What you should do: Exclude the images and transcribe the entries below precisely.

Dataset entries:
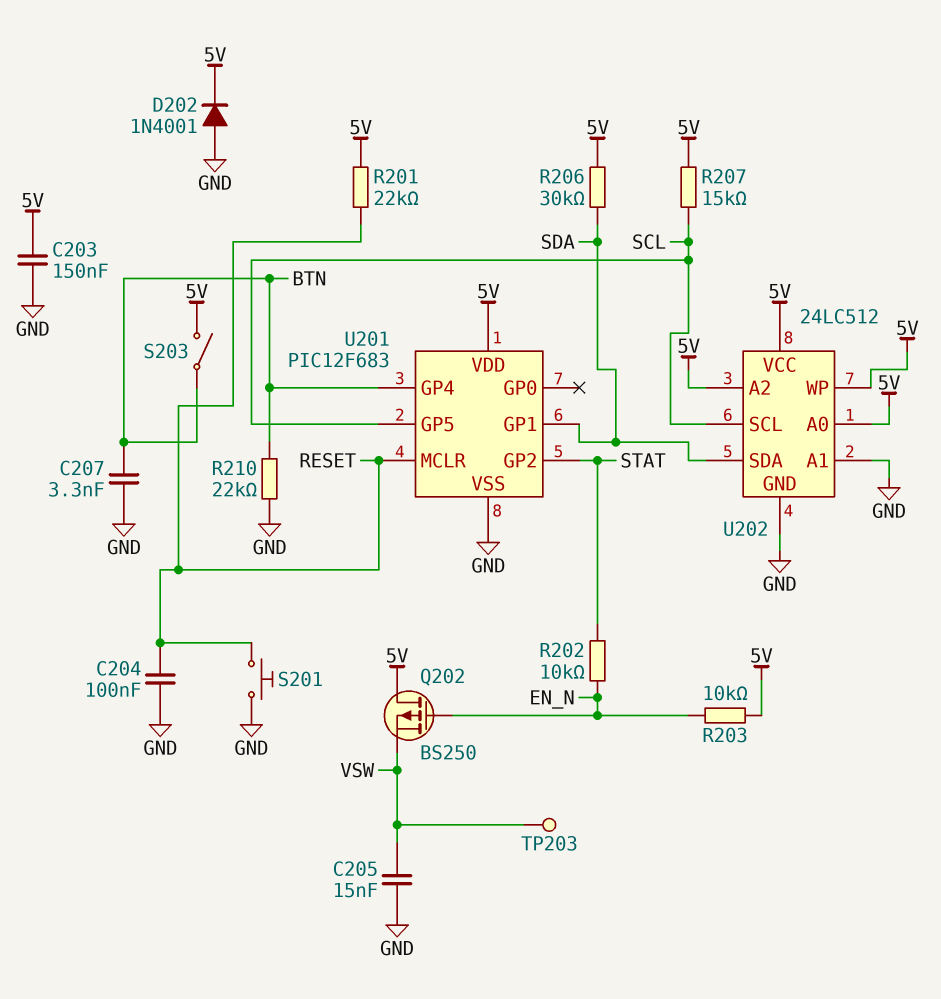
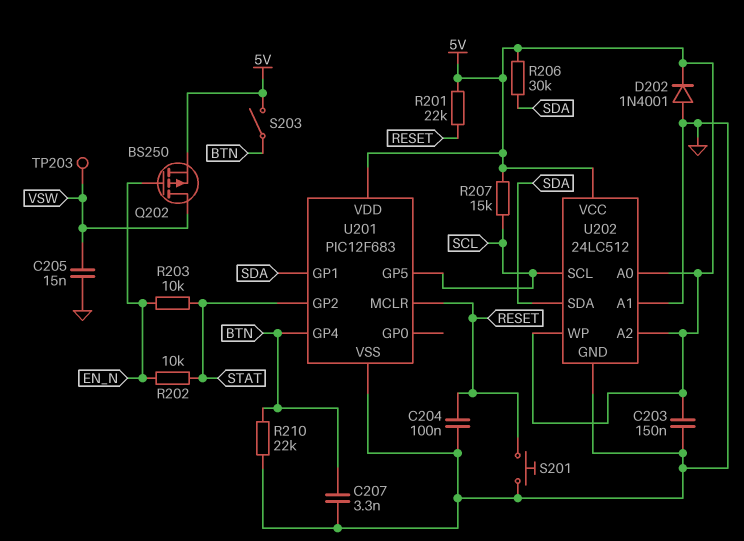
Q202: PMOS BS250 (G EN_N, D 5V, S VSW) -> PMOS BS250 (G EN_N, D VSW, S 5V)
R203: 10k (5V, EN_N) -> 10k (EN_N, STAT)

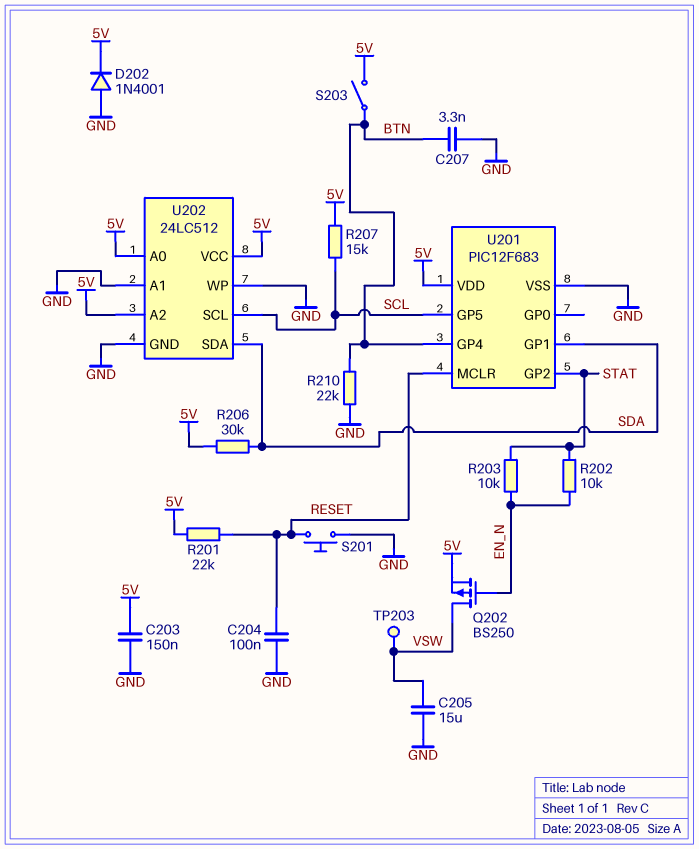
C205: 15nF (GND, VSW) -> 15uF (GND, VSW)
U202 pin WP: 5V -> GND

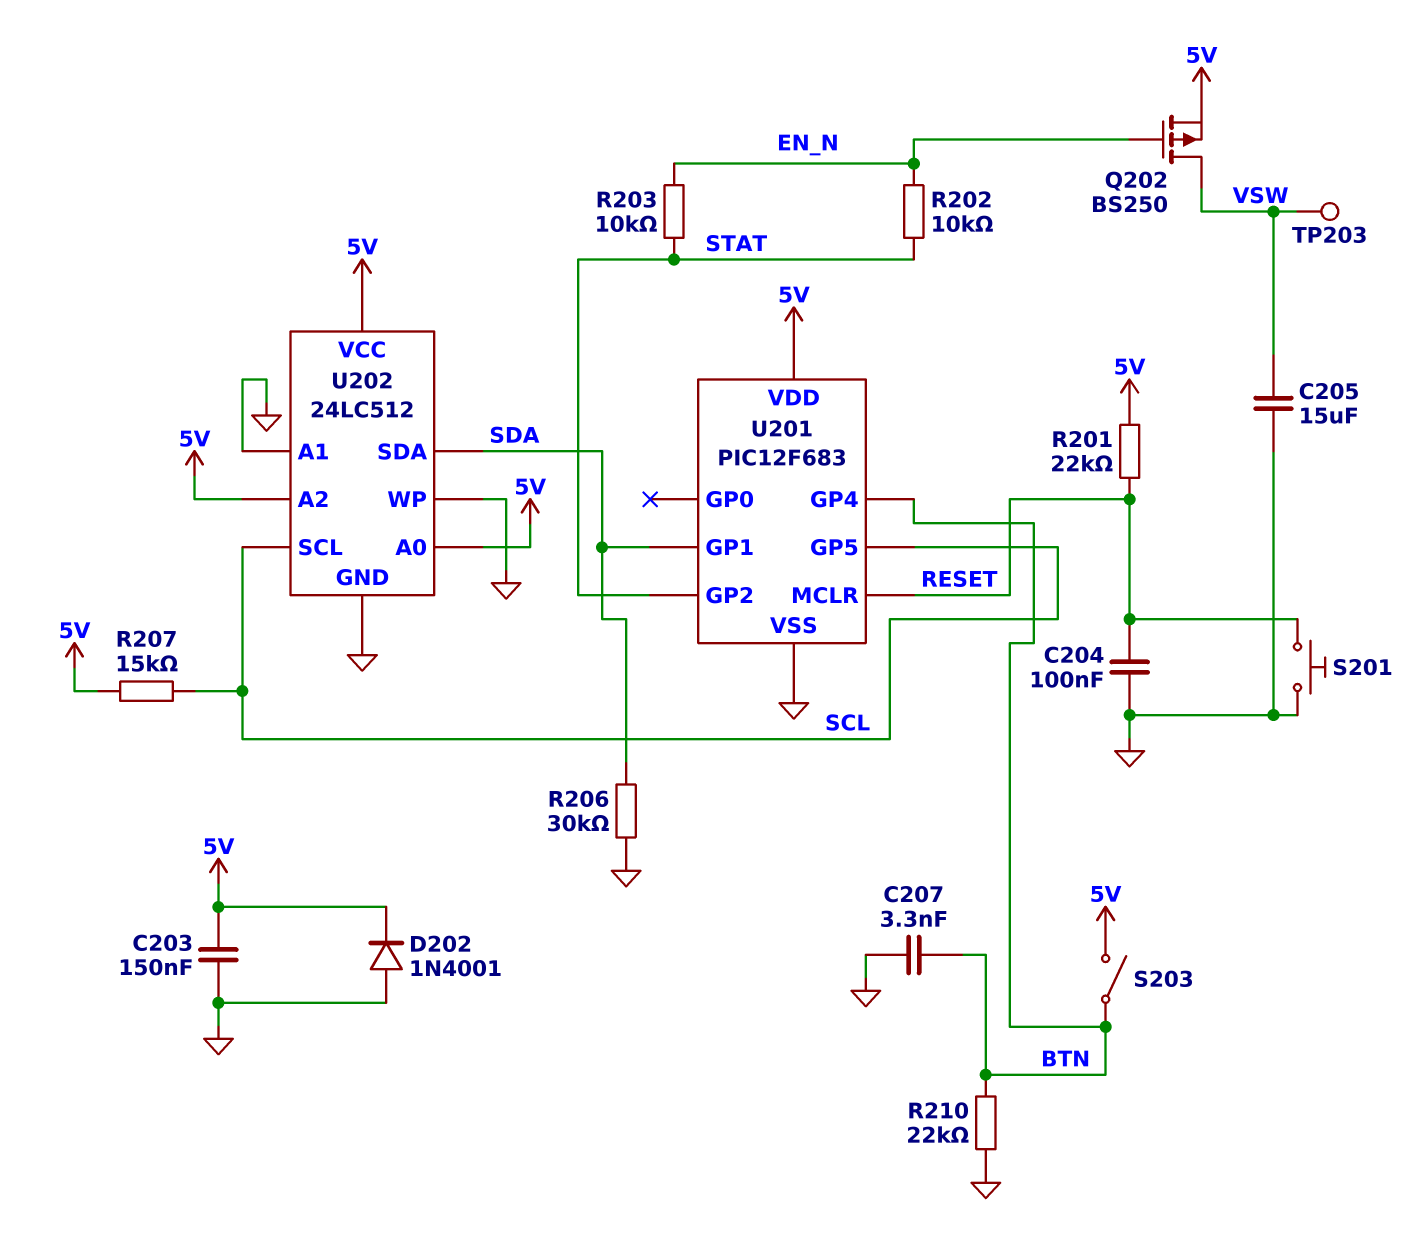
R206: 30k (5V, SDA) -> 30k (GND, SDA)

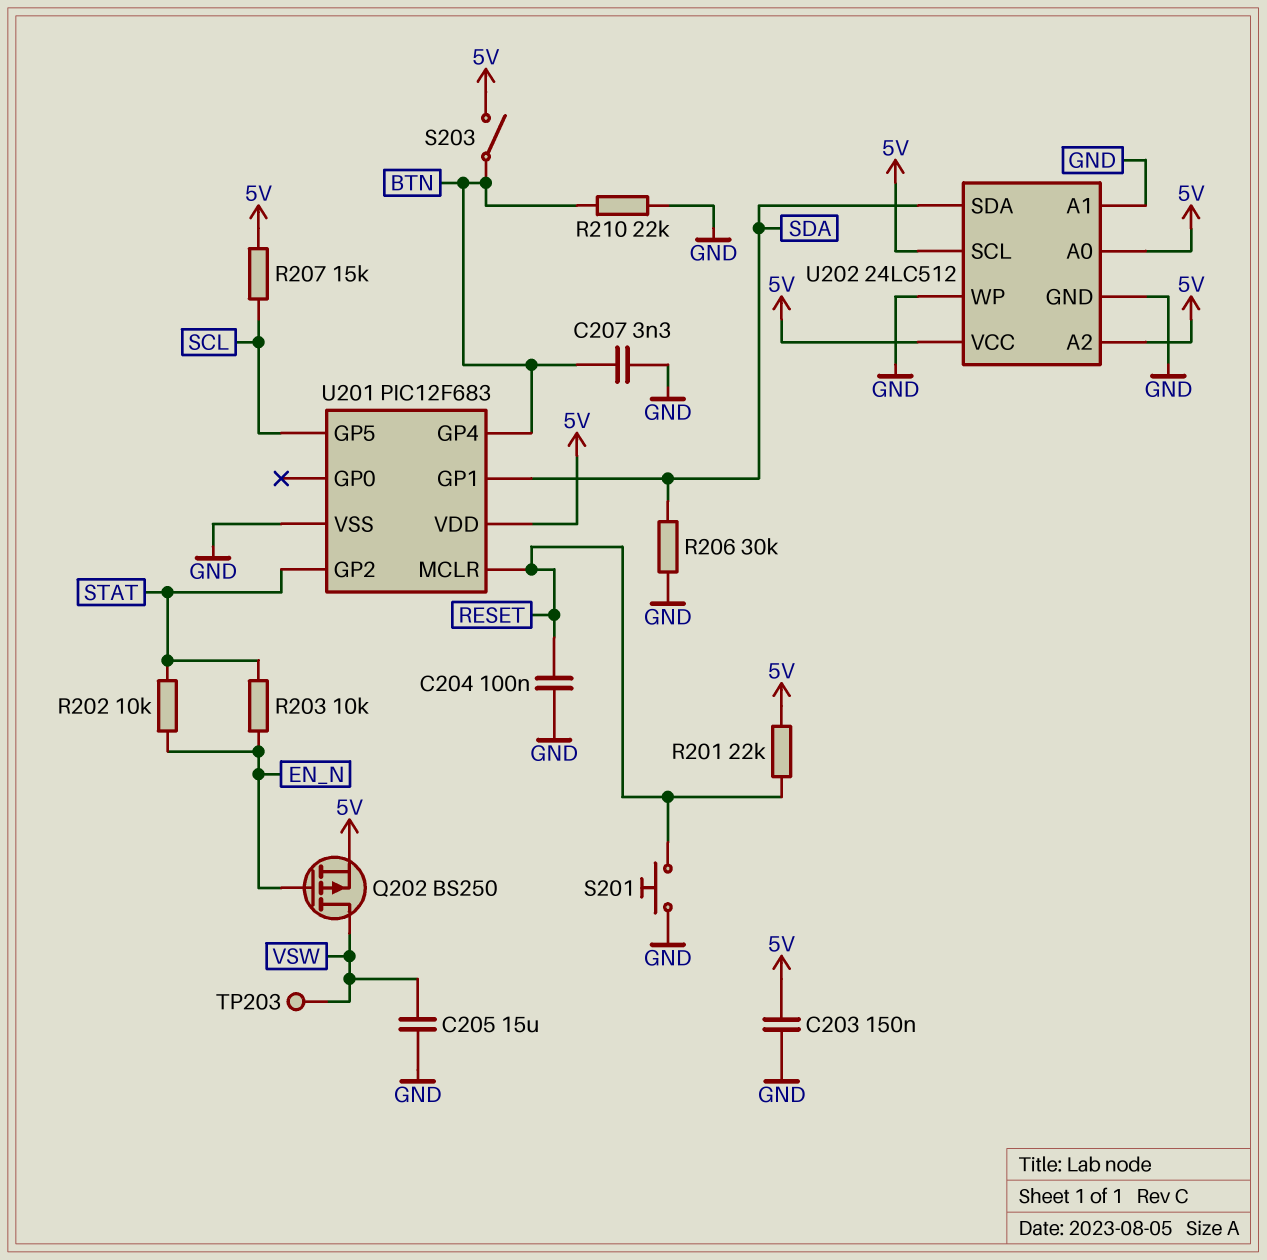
D202: diode 1N4001 (A GND, K 5V) -> none
U202 pin SCL: SCL -> 5V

Solution:
Q202: PMOS BS250 (G EN_N, D 5V, S VSW) -> PMOS BS250 (G EN_N, D VSW, S 5V)
R203: 10k (5V, EN_N) -> 10k (EN_N, STAT)

C205: 15nF (GND, VSW) -> 15uF (GND, VSW)
U202 pin WP: 5V -> GND

R206: 30k (5V, SDA) -> 30k (GND, SDA)

D202: diode 1N4001 (A GND, K 5V) -> none
U202 pin SCL: SCL -> 5V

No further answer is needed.